*** Data records Section Begins ***
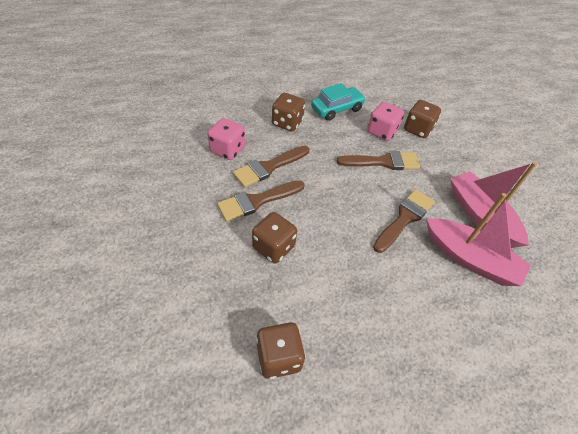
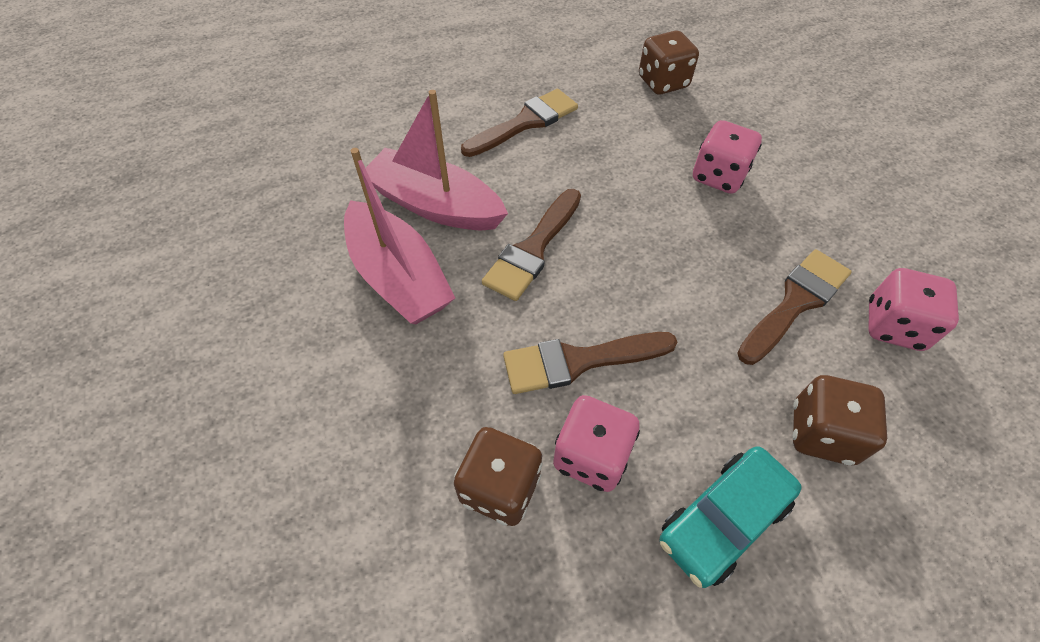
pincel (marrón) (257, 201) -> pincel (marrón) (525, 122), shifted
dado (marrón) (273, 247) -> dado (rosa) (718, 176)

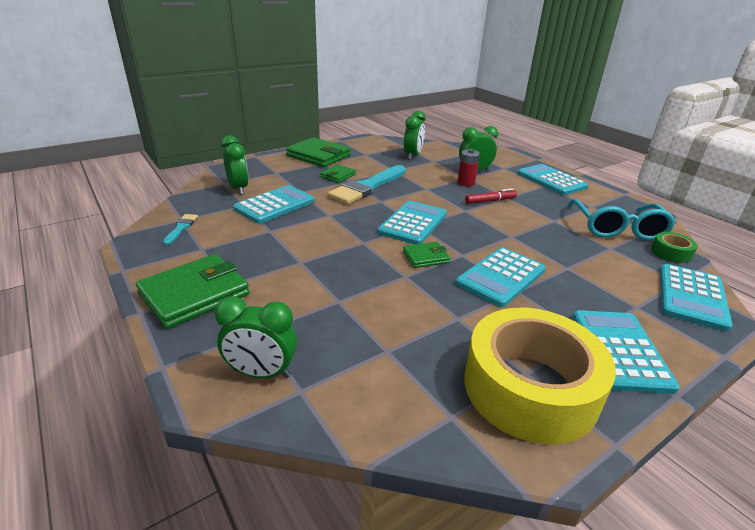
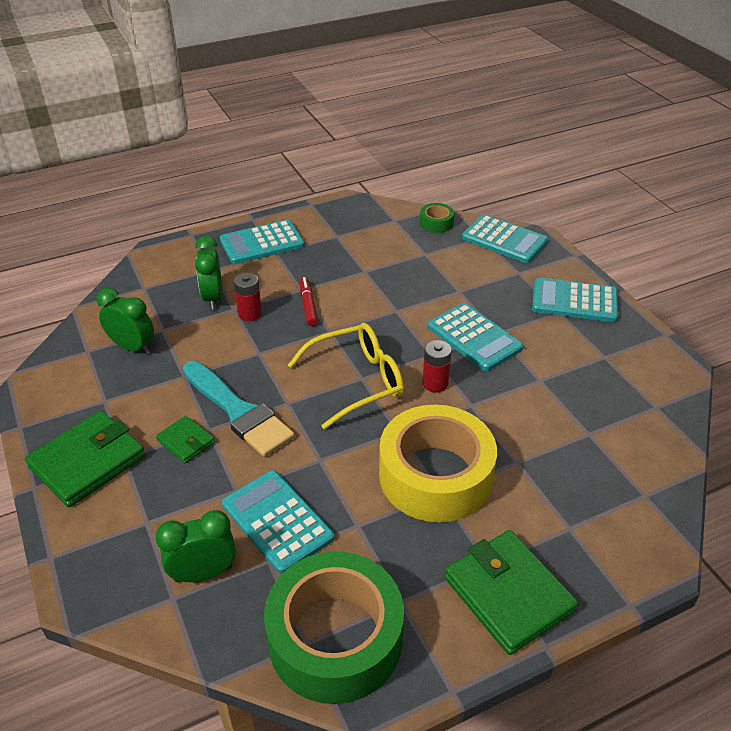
pincel (turquesa) (181, 228) -> cinta adhesiva (verde) (335, 638)
calculadora (turquesa) (413, 223) -> gafas (amarillo) (356, 381)
cinta adhesiva (amarillo) (529, 388) -> cinta adhesiva (amarillo) (435, 475), shifted
cartera (verde) (425, 257) -> pila (rojo) (435, 383)
despertador (verde) (261, 373) -> none
gafas (turquesa) (617, 228) -> none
*** Data records Section Ends ***
Task requirements:
What is needed is an exact copy of the entries, without any images.

Completed exercise:
pincel (marrón) (257, 201) -> pincel (marrón) (525, 122), shifted
dado (marrón) (273, 247) -> dado (rosa) (718, 176)

pincel (turquesa) (181, 228) -> cinta adhesiva (verde) (335, 638)
calculadora (turquesa) (413, 223) -> gafas (amarillo) (356, 381)
cinta adhesiva (amarillo) (529, 388) -> cinta adhesiva (amarillo) (435, 475), shifted
cartera (verde) (425, 257) -> pila (rojo) (435, 383)
despertador (verde) (261, 373) -> none
gafas (turquesa) (617, 228) -> none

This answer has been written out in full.